#### Work required
The expected output is each line below containing "SONAR", copied in full.
[Opening Records for this task section]
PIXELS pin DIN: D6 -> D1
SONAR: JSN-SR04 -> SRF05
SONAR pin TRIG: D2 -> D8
[Closing Records for this task section]
[Opening Records for this task section]
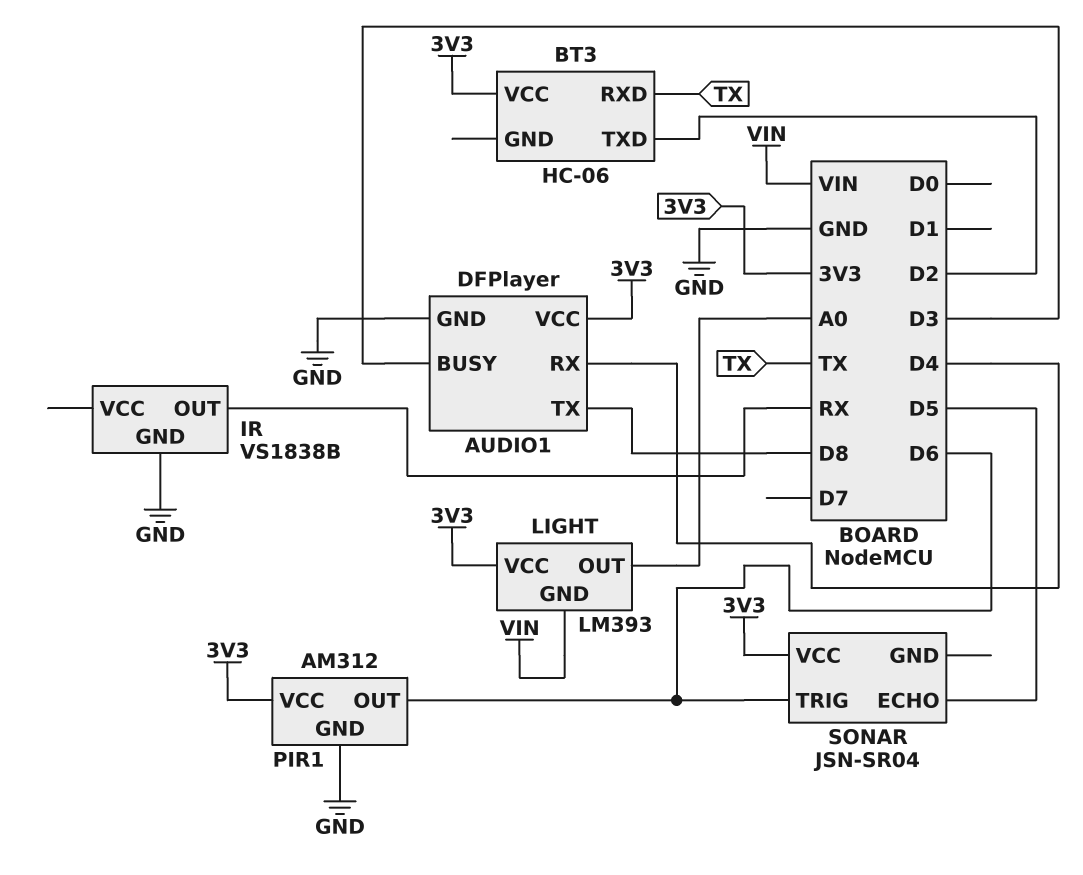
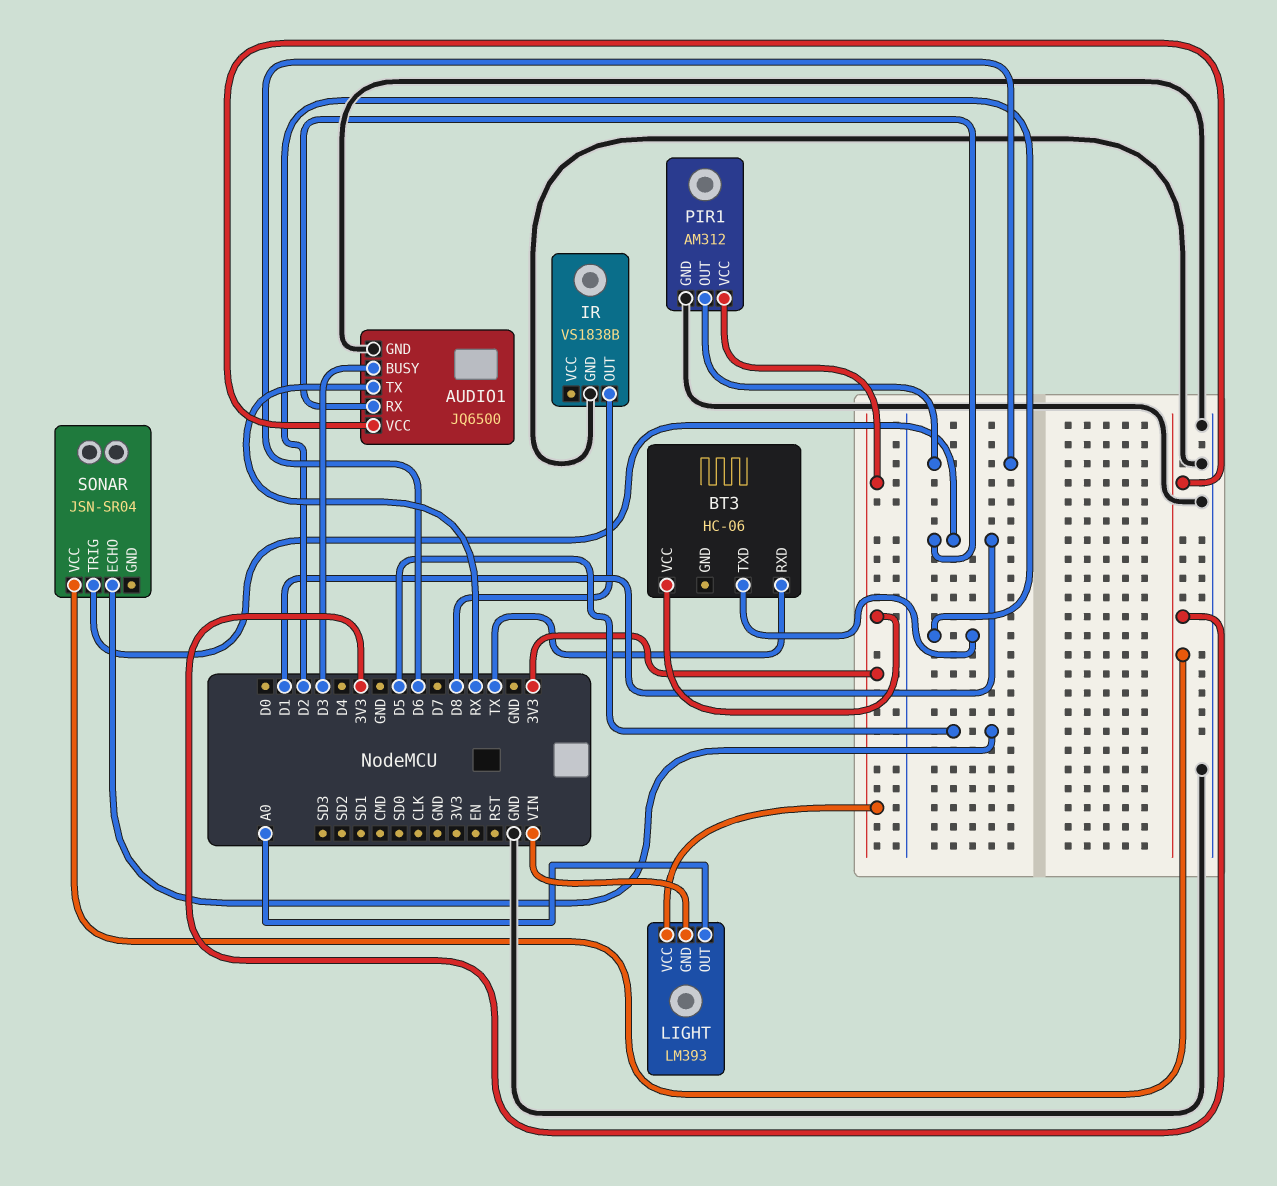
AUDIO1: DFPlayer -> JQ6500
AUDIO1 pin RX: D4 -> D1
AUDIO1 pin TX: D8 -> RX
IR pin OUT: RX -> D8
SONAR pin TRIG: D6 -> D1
[Closing Records for this task section]
#### Output for this exercise
SONAR: JSN-SR04 -> SRF05
SONAR pin TRIG: D2 -> D8
SONAR pin TRIG: D6 -> D1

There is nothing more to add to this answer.